[TASK ITEM]: When you reach the line below that has "(370, 261) = (316, 326): none -> blue trophy", start returning lines exactly, and stop after the line that has "(243, 180) = (678, 232): purple"; skip the pictures.

==== RAW DATA ====

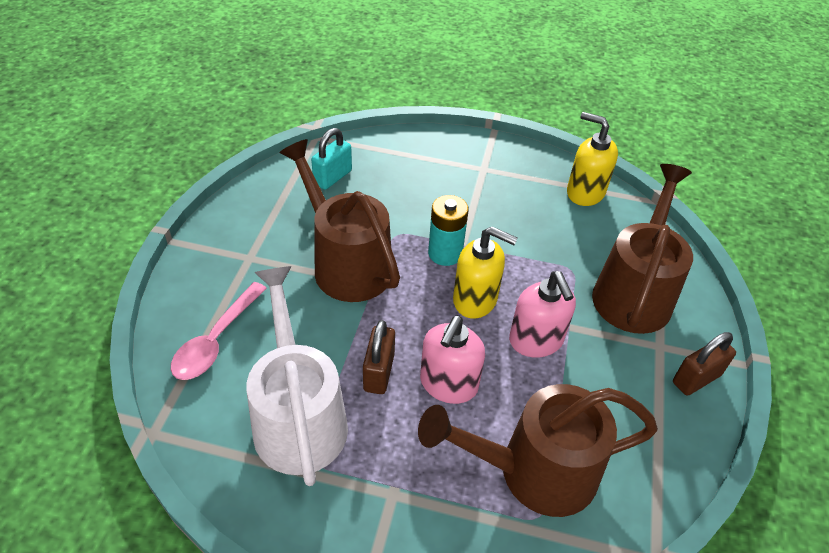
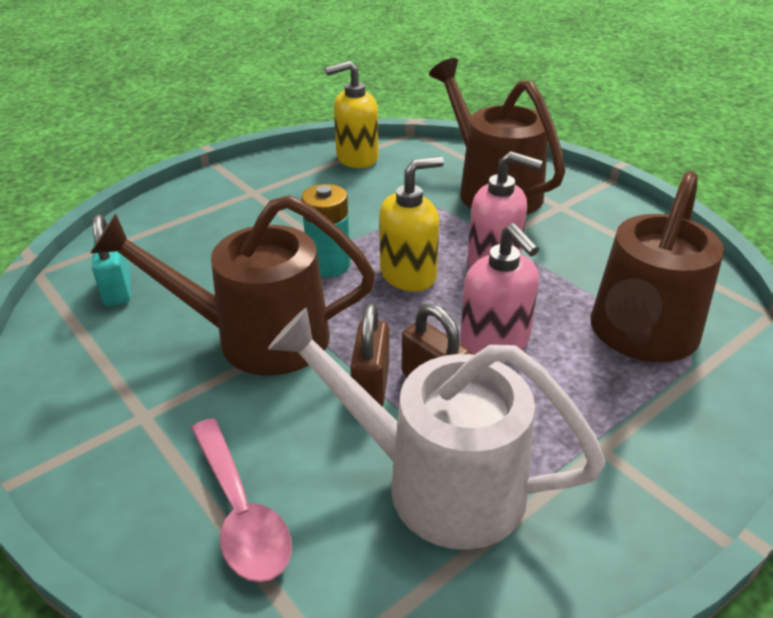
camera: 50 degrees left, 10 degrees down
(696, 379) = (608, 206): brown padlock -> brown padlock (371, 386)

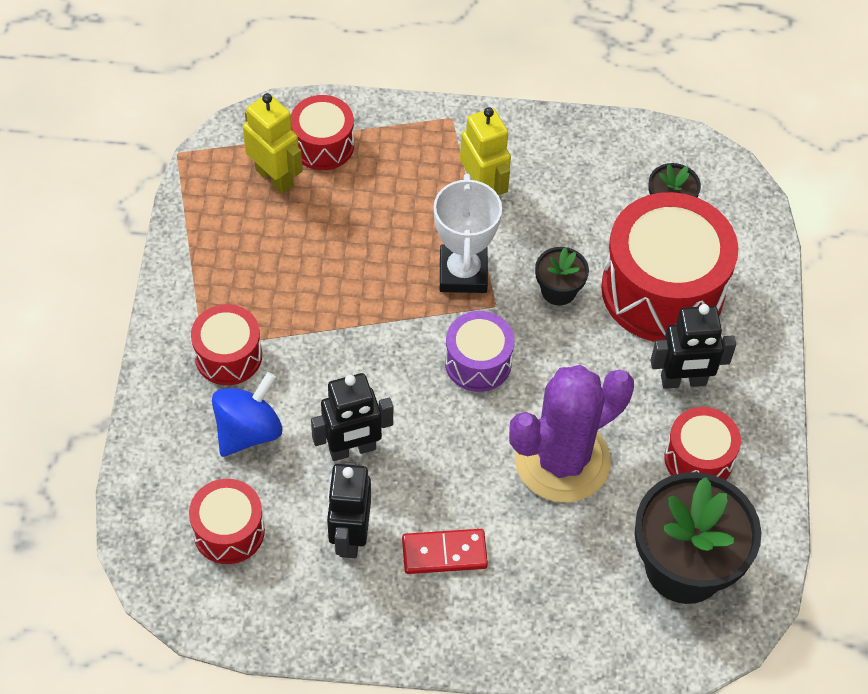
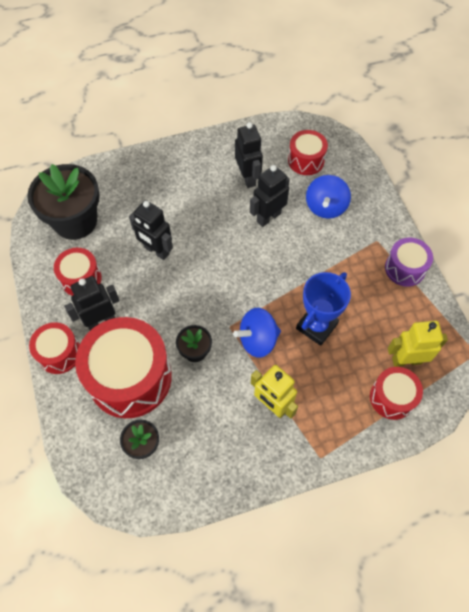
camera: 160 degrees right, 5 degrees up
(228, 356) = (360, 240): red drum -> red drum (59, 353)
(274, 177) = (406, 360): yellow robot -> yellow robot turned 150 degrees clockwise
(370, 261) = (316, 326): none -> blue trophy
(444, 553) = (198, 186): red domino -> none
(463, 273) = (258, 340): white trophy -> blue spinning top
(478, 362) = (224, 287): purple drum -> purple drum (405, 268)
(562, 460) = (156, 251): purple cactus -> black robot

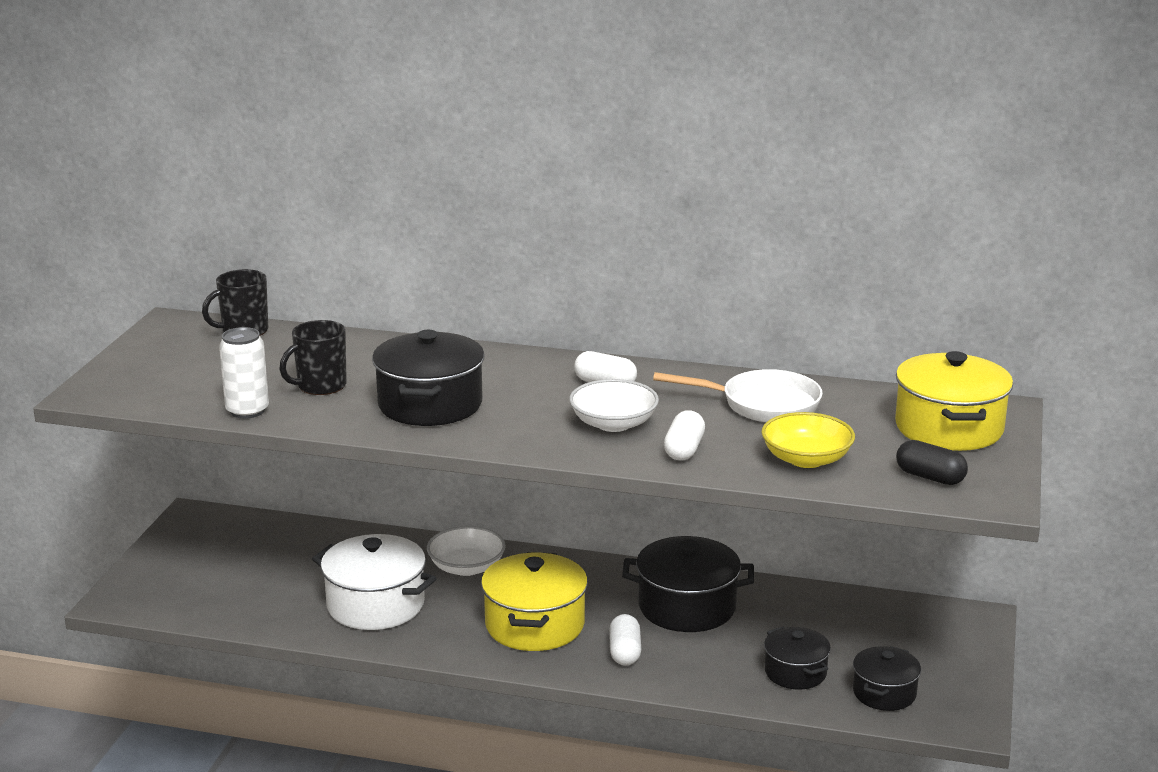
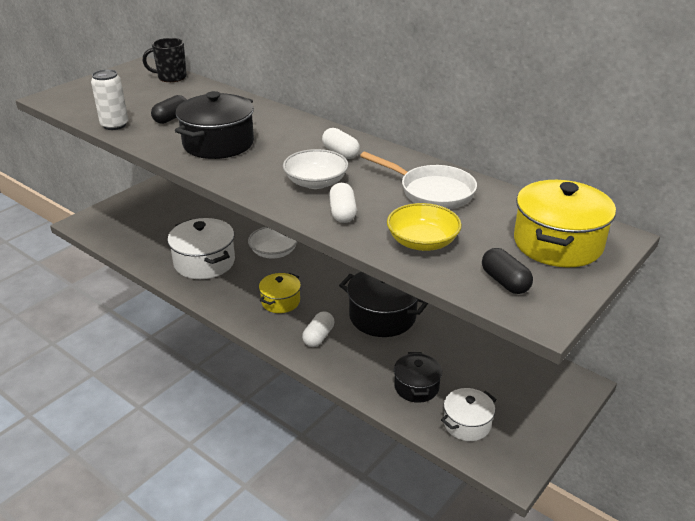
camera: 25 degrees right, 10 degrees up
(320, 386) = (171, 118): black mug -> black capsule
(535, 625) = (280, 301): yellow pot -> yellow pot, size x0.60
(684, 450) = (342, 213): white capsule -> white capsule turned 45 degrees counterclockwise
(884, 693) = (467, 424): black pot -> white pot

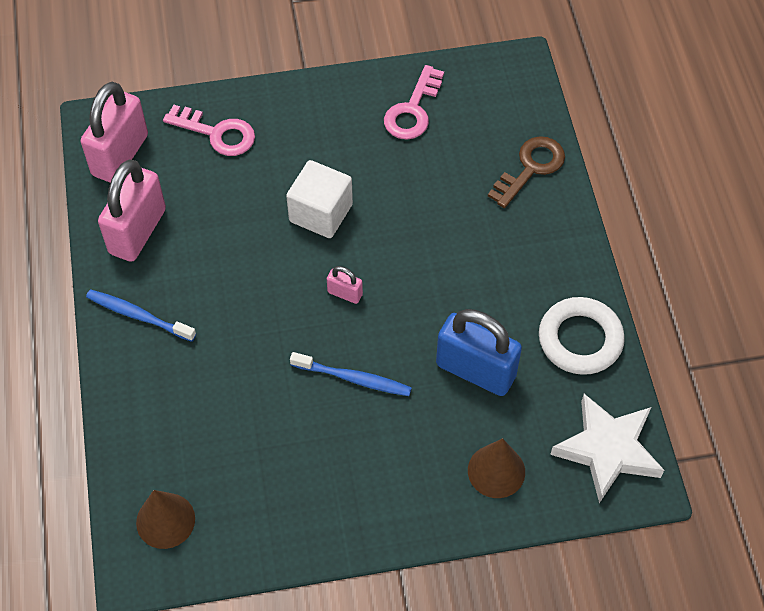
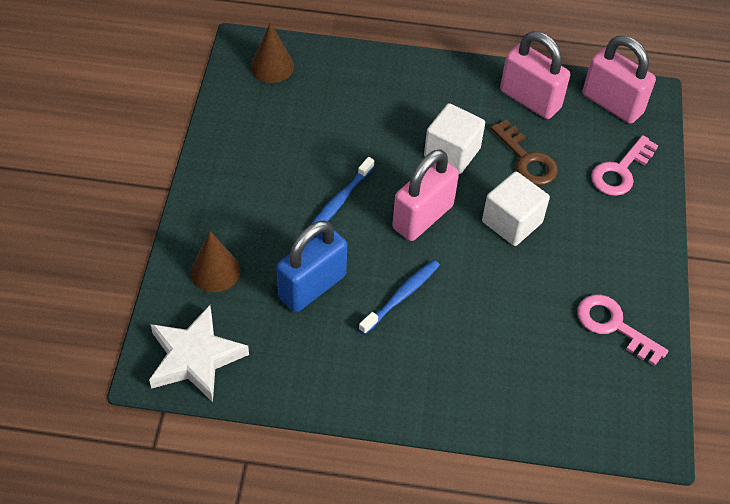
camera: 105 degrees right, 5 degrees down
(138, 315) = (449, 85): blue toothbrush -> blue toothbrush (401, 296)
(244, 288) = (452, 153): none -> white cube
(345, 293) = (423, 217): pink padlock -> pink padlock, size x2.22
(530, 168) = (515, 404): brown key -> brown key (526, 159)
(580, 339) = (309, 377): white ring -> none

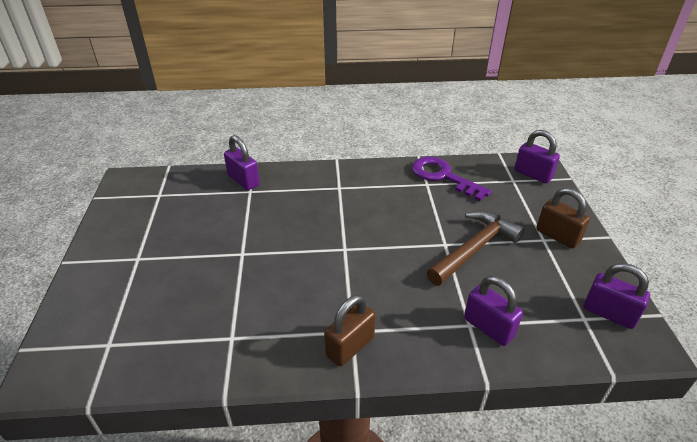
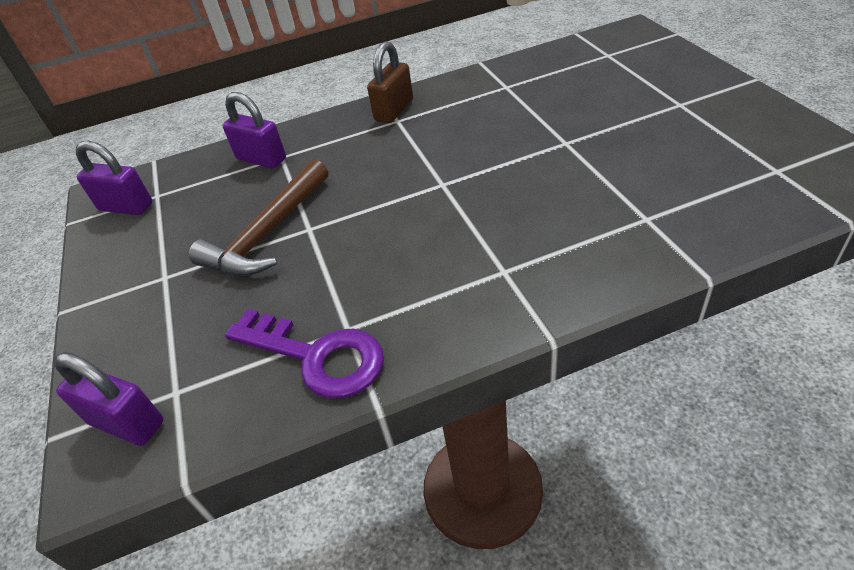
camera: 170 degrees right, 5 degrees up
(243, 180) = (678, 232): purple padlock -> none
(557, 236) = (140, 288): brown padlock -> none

====

[RESULT FOR THIS EXERCISE]:
(370, 261) = (316, 326): none -> blue trophy
(444, 553) = (198, 186): red domino -> none
(463, 273) = (258, 340): white trophy -> blue spinning top
(478, 362) = (224, 287): purple drum -> purple drum (405, 268)
(562, 460) = (156, 251): purple cactus -> black robot

camera: 25 degrees right, 10 degrees up
(320, 386) = (171, 118): black mug -> black capsule
(535, 625) = (280, 301): yellow pot -> yellow pot, size x0.60
(684, 450) = (342, 213): white capsule -> white capsule turned 45 degrees counterclockwise
(884, 693) = (467, 424): black pot -> white pot

camera: 105 degrees right, 5 degrees down
(138, 315) = (449, 85): blue toothbrush -> blue toothbrush (401, 296)
(244, 288) = (452, 153): none -> white cube
(345, 293) = (423, 217): pink padlock -> pink padlock, size x2.22
(530, 168) = (515, 404): brown key -> brown key (526, 159)
(580, 339) = (309, 377): white ring -> none

camera: 170 degrees right, 5 degrees up
(243, 180) = (678, 232): purple padlock -> none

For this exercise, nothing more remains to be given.